> Activity: Your answer must be the lines from the one containing "(205, 280) = (606, 173): yellow" through the last line below, copied exactly, with no pictures.

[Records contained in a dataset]

::::::::::

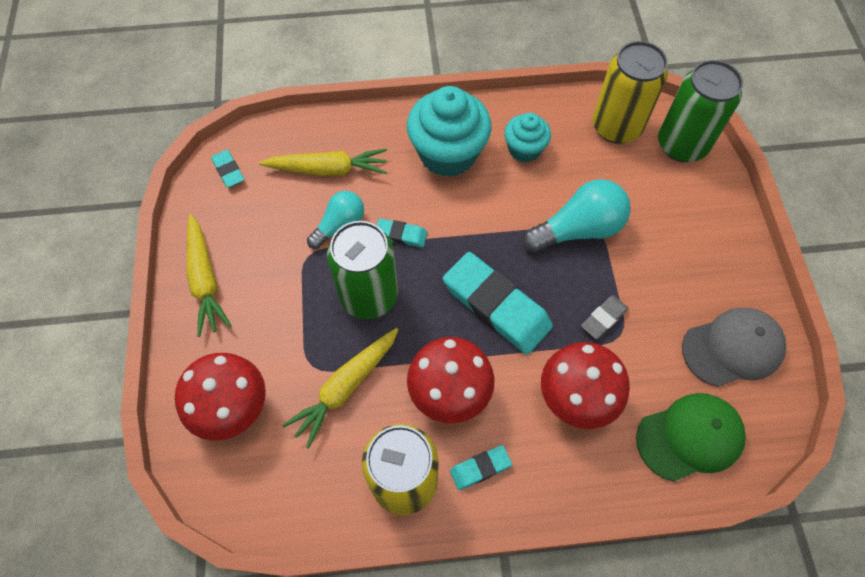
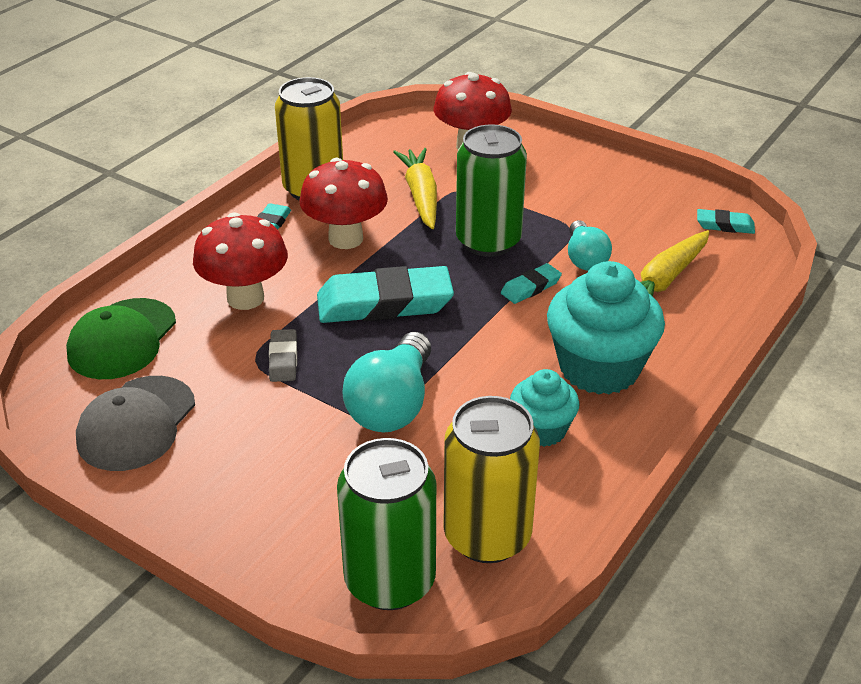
camera: 130 degrees right, 25 degrees down
(205, 280) = (606, 173): yellow carrot -> none

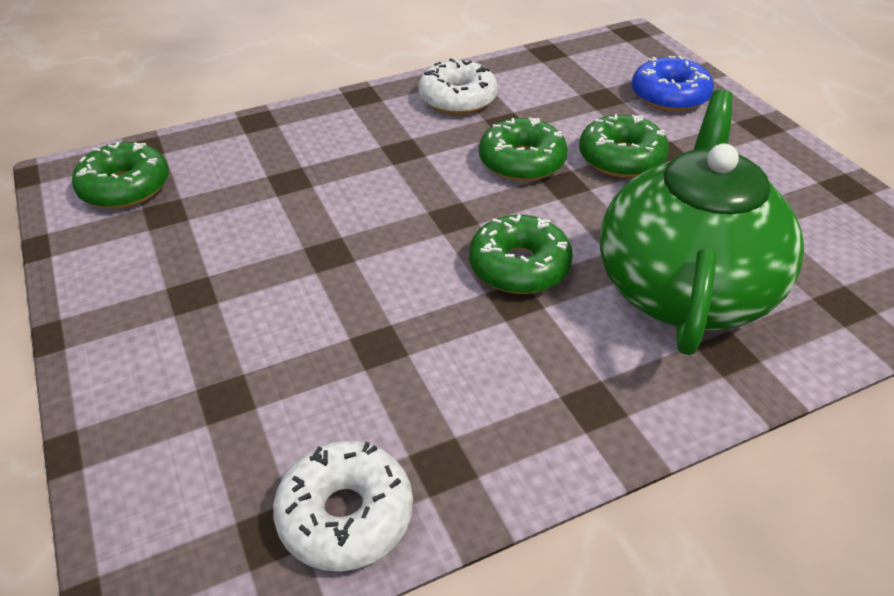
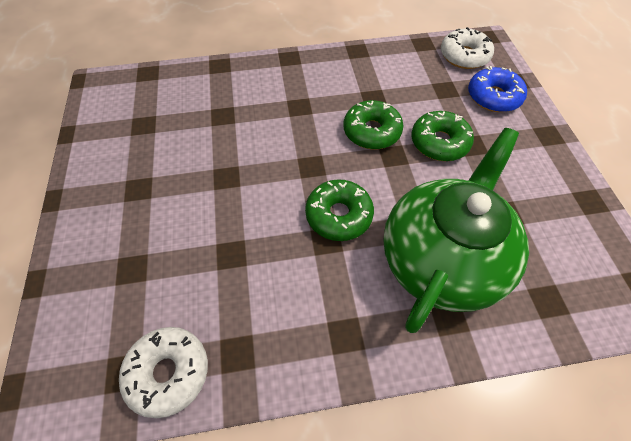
camera: 15 degrees right, 15 degrees up
(125, 187) = (127, 101): green donut -> none
(458, 99) = (349, 72): white donut -> white donut (464, 56)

::::::::::

> Solution to the problem:
(205, 280) = (606, 173): yellow carrot -> none

camera: 15 degrees right, 15 degrees up
(125, 187) = (127, 101): green donut -> none
(458, 99) = (349, 72): white donut -> white donut (464, 56)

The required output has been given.